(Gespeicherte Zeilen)
· · · · ·

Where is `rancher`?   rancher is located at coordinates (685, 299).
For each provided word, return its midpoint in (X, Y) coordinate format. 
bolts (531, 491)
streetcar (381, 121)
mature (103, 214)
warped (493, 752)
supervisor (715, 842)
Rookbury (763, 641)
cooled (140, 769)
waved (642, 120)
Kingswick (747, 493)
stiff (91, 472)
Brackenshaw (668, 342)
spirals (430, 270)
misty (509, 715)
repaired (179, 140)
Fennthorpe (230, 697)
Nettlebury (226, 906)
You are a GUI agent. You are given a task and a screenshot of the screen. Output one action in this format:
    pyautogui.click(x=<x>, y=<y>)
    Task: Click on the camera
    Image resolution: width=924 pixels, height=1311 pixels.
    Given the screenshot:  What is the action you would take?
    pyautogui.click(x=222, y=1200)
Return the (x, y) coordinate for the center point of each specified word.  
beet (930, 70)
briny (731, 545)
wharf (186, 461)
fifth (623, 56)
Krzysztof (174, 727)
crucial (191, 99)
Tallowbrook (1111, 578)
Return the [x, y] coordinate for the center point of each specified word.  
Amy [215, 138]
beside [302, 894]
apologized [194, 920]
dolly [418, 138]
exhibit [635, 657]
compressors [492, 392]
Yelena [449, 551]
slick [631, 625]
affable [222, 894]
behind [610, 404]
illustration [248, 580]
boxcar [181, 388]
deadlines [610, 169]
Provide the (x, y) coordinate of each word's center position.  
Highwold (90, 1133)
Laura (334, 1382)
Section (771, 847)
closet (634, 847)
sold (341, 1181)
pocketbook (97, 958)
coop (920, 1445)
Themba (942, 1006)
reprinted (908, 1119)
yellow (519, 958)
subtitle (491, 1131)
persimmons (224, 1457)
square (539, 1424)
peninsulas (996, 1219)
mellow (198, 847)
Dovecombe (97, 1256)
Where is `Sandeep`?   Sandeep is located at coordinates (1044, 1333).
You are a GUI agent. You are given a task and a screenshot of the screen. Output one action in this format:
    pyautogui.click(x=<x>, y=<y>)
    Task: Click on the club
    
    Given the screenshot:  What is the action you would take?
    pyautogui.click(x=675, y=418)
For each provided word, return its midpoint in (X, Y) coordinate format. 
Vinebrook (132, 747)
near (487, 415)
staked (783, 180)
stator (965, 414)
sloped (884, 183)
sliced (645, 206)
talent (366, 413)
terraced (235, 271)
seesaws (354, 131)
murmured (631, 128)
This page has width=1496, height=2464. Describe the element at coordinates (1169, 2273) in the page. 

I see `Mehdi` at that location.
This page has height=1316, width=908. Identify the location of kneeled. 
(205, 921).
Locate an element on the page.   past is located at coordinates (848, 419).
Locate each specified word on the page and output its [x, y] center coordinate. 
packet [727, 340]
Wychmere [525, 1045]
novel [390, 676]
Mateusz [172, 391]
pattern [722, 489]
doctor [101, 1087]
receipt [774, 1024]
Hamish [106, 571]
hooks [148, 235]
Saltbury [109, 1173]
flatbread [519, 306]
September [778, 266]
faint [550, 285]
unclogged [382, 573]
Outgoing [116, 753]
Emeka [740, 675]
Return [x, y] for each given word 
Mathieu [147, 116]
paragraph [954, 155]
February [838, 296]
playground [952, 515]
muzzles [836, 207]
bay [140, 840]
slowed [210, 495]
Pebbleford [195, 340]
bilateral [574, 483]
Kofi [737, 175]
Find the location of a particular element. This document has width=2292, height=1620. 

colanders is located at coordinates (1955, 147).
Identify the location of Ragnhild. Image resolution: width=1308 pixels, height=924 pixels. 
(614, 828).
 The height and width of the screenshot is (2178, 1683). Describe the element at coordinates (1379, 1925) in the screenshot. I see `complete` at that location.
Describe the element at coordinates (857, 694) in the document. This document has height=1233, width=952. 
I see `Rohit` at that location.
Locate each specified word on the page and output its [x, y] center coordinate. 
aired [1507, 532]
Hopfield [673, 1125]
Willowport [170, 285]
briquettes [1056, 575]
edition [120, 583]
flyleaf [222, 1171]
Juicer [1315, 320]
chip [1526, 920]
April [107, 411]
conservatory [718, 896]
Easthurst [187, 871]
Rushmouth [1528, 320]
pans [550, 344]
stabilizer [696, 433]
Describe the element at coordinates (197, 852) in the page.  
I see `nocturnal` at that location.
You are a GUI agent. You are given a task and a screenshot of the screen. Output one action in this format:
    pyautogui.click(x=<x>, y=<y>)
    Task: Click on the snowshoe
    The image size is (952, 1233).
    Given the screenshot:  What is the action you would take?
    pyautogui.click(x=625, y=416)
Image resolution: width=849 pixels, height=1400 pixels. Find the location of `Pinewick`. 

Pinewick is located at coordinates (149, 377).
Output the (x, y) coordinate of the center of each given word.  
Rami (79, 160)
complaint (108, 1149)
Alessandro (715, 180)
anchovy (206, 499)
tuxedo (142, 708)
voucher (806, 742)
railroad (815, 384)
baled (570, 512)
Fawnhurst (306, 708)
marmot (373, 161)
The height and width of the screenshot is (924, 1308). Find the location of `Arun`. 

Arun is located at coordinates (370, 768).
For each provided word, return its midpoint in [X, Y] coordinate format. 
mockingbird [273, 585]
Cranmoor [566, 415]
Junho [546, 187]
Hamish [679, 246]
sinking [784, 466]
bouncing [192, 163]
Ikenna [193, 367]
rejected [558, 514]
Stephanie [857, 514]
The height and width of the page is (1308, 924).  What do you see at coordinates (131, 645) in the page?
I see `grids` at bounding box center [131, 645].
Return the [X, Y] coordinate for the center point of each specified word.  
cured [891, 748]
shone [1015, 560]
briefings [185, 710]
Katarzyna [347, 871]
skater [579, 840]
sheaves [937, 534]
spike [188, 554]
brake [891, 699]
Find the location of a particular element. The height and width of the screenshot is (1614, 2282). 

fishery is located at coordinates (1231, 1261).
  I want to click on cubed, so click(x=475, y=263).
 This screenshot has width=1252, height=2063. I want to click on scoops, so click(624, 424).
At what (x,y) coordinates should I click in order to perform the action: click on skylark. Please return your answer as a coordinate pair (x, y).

· · · · ·

Geben Sie sämtliche Zeilen oben Wort für Wort und Zeichen für Zeichen unverändert wieder.

Where is `rancher`?   rancher is located at coordinates (685, 299).
For each provided word, return its midpoint in (X, Y) coordinate format. 
bolts (531, 491)
streetcar (381, 121)
mature (103, 214)
warped (493, 752)
supervisor (715, 842)
Rookbury (763, 641)
cooled (140, 769)
waved (642, 120)
Kingswick (747, 493)
stiff (91, 472)
Brackenshaw (668, 342)
spirals (430, 270)
misty (509, 715)
repaired (179, 140)
Fennthorpe (230, 697)
Nettlebury (226, 906)
You are a GUI agent. You are given a task and a screenshot of the screen. Output one action in this format:
    pyautogui.click(x=<x>, y=<y>)
    Task: Click on the camera
    Image resolution: width=924 pixels, height=1311 pixels.
    Given the screenshot:  What is the action you would take?
    pyautogui.click(x=222, y=1200)
Return the (x, y) coordinate for the center point of each specified word.  
beet (930, 70)
briny (731, 545)
wharf (186, 461)
fifth (623, 56)
Krzysztof (174, 727)
crucial (191, 99)
Tallowbrook (1111, 578)
Return the [x, y] coordinate for the center point of each specified word.  
Amy [215, 138]
beside [302, 894]
apologized [194, 920]
dolly [418, 138]
exhibit [635, 657]
compressors [492, 392]
Yelena [449, 551]
slick [631, 625]
affable [222, 894]
behind [610, 404]
illustration [248, 580]
boxcar [181, 388]
deadlines [610, 169]
Provide the (x, y) coordinate of each word's center position.  
Highwold (90, 1133)
Laura (334, 1382)
Section (771, 847)
closet (634, 847)
sold (341, 1181)
pocketbook (97, 958)
coop (920, 1445)
Themba (942, 1006)
reprinted (908, 1119)
yellow (519, 958)
subtitle (491, 1131)
persimmons (224, 1457)
square (539, 1424)
peninsulas (996, 1219)
mellow (198, 847)
Dovecombe (97, 1256)
Where is `Sandeep`?   Sandeep is located at coordinates (1044, 1333).
You are a GUI agent. You are given a task and a screenshot of the screen. Output one action in this format:
    pyautogui.click(x=<x>, y=<y>)
    Task: Click on the club
    
    Given the screenshot:  What is the action you would take?
    pyautogui.click(x=675, y=418)
For each provided word, return its midpoint in (X, Y) coordinate format. 
Vinebrook (132, 747)
near (487, 415)
staked (783, 180)
stator (965, 414)
sloped (884, 183)
sliced (645, 206)
talent (366, 413)
terraced (235, 271)
seesaws (354, 131)
murmured (631, 128)
This page has width=1496, height=2464. Describe the element at coordinates (1169, 2273) in the page. 

I see `Mehdi` at that location.
This page has height=1316, width=908. Identify the location of kneeled. 
(205, 921).
Locate an element on the page.   past is located at coordinates (848, 419).
Locate each specified word on the page and output its [x, y] center coordinate. 
packet [727, 340]
Wychmere [525, 1045]
novel [390, 676]
Mateusz [172, 391]
pattern [722, 489]
doctor [101, 1087]
receipt [774, 1024]
Hamish [106, 571]
hooks [148, 235]
Saltbury [109, 1173]
flatbread [519, 306]
September [778, 266]
faint [550, 285]
unclogged [382, 573]
Outgoing [116, 753]
Emeka [740, 675]
Return [x, y] for each given word 
Mathieu [147, 116]
paragraph [954, 155]
February [838, 296]
playground [952, 515]
muzzles [836, 207]
bay [140, 840]
slowed [210, 495]
Pebbleford [195, 340]
bilateral [574, 483]
Kofi [737, 175]
Find the location of a particular element. This document has width=2292, height=1620. 

colanders is located at coordinates (1955, 147).
Identify the location of Ragnhild. Image resolution: width=1308 pixels, height=924 pixels. 
(614, 828).
 The height and width of the screenshot is (2178, 1683). Describe the element at coordinates (1379, 1925) in the screenshot. I see `complete` at that location.
Describe the element at coordinates (857, 694) in the document. This document has height=1233, width=952. 
I see `Rohit` at that location.
Locate each specified word on the page and output its [x, y] center coordinate. 
aired [1507, 532]
Hopfield [673, 1125]
Willowport [170, 285]
briquettes [1056, 575]
edition [120, 583]
flyleaf [222, 1171]
Juicer [1315, 320]
chip [1526, 920]
April [107, 411]
conservatory [718, 896]
Easthurst [187, 871]
Rushmouth [1528, 320]
pans [550, 344]
stabilizer [696, 433]
Describe the element at coordinates (197, 852) in the page.  
I see `nocturnal` at that location.
You are a GUI agent. You are given a task and a screenshot of the screen. Output one action in this format:
    pyautogui.click(x=<x>, y=<y>)
    Task: Click on the snowshoe
    The image size is (952, 1233).
    Given the screenshot:  What is the action you would take?
    pyautogui.click(x=625, y=416)
Image resolution: width=849 pixels, height=1400 pixels. Find the location of `Pinewick`. 

Pinewick is located at coordinates (149, 377).
Output the (x, y) coordinate of the center of each given word.  
Rami (79, 160)
complaint (108, 1149)
Alessandro (715, 180)
anchovy (206, 499)
tuxedo (142, 708)
voucher (806, 742)
railroad (815, 384)
baled (570, 512)
Fawnhurst (306, 708)
marmot (373, 161)
The height and width of the screenshot is (924, 1308). Find the location of `Arun`. 

Arun is located at coordinates (370, 768).
For each provided word, return its midpoint in [X, Y] coordinate format. 
mockingbird [273, 585]
Cranmoor [566, 415]
Junho [546, 187]
Hamish [679, 246]
sinking [784, 466]
bouncing [192, 163]
Ikenna [193, 367]
rejected [558, 514]
Stephanie [857, 514]
The height and width of the page is (1308, 924).  What do you see at coordinates (131, 645) in the page?
I see `grids` at bounding box center [131, 645].
Return the [X, Y] coordinate for the center point of each specified word.  
cured [891, 748]
shone [1015, 560]
briefings [185, 710]
Katarzyna [347, 871]
skater [579, 840]
sheaves [937, 534]
spike [188, 554]
brake [891, 699]
Find the location of a particular element. The height and width of the screenshot is (1614, 2282). 

fishery is located at coordinates (1231, 1261).
  I want to click on cubed, so click(x=475, y=263).
 This screenshot has width=1252, height=2063. I want to click on scoops, so click(624, 424).
At what (x,y) coordinates should I click in order to perform the action: click on skylark. Please return your answer as a coordinate pair (x, y).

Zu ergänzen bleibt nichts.